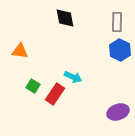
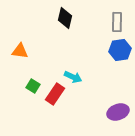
black diamond: rotated 25 degrees clockwise
blue hexagon: rotated 25 degrees clockwise
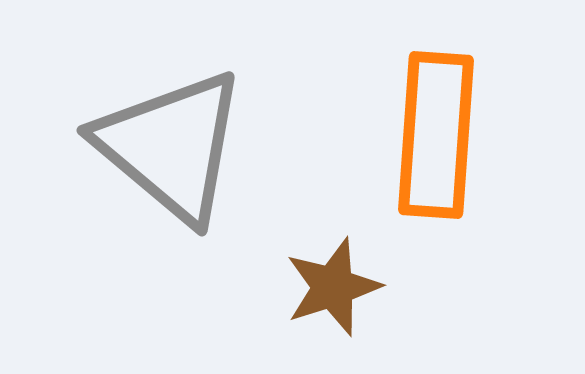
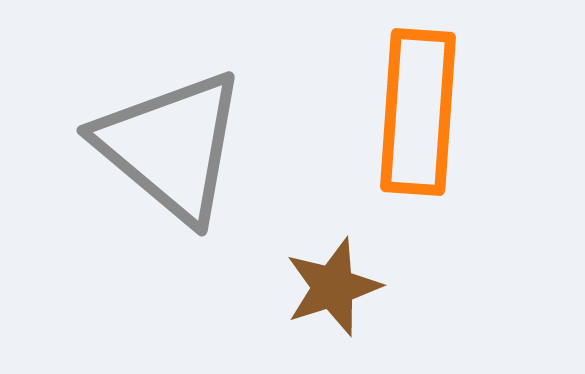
orange rectangle: moved 18 px left, 23 px up
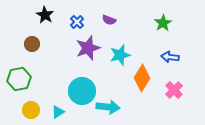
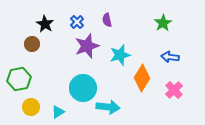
black star: moved 9 px down
purple semicircle: moved 2 px left; rotated 56 degrees clockwise
purple star: moved 1 px left, 2 px up
cyan circle: moved 1 px right, 3 px up
yellow circle: moved 3 px up
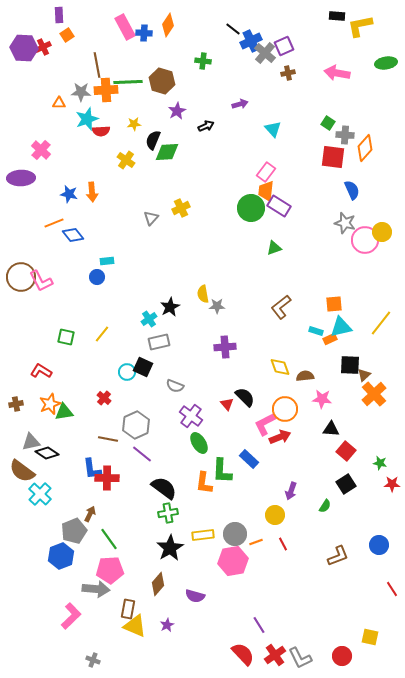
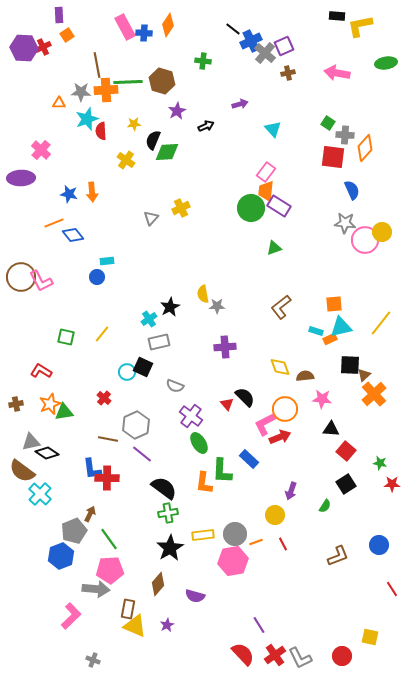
red semicircle at (101, 131): rotated 90 degrees clockwise
gray star at (345, 223): rotated 10 degrees counterclockwise
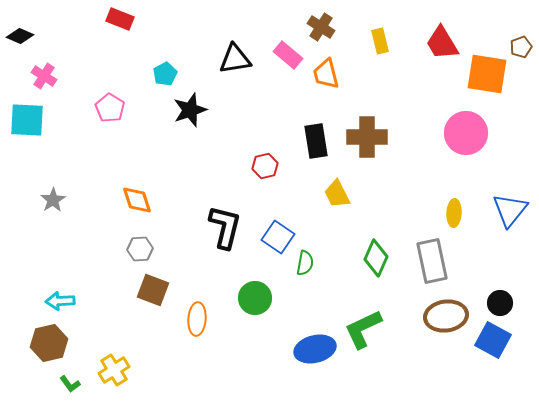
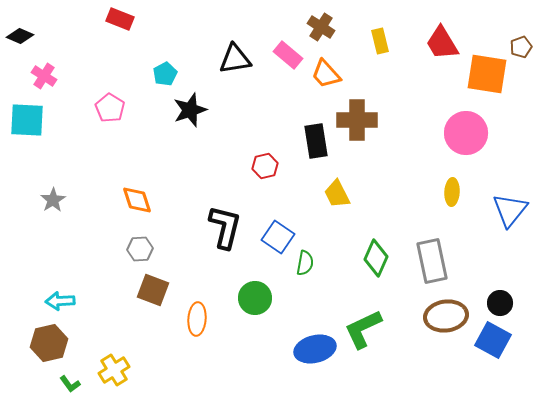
orange trapezoid at (326, 74): rotated 28 degrees counterclockwise
brown cross at (367, 137): moved 10 px left, 17 px up
yellow ellipse at (454, 213): moved 2 px left, 21 px up
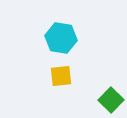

++++

WHAT TO PRODUCE: Return the records above verbatim, leaving out images.

SOLUTION TO THE PROBLEM:
black diamond: rotated 25 degrees clockwise
blue hexagon: rotated 25 degrees clockwise
orange rectangle: moved 18 px left, 23 px up
black star: moved 9 px down
purple semicircle: moved 2 px left; rotated 56 degrees clockwise
purple star: moved 1 px left, 2 px up
cyan circle: moved 1 px right, 3 px up
yellow circle: moved 3 px up
red semicircle at (101, 131): rotated 90 degrees clockwise
gray star at (345, 223): rotated 10 degrees counterclockwise
orange trapezoid at (326, 74): rotated 28 degrees counterclockwise
brown cross at (367, 137): moved 10 px left, 17 px up
yellow ellipse at (454, 213): moved 2 px left, 21 px up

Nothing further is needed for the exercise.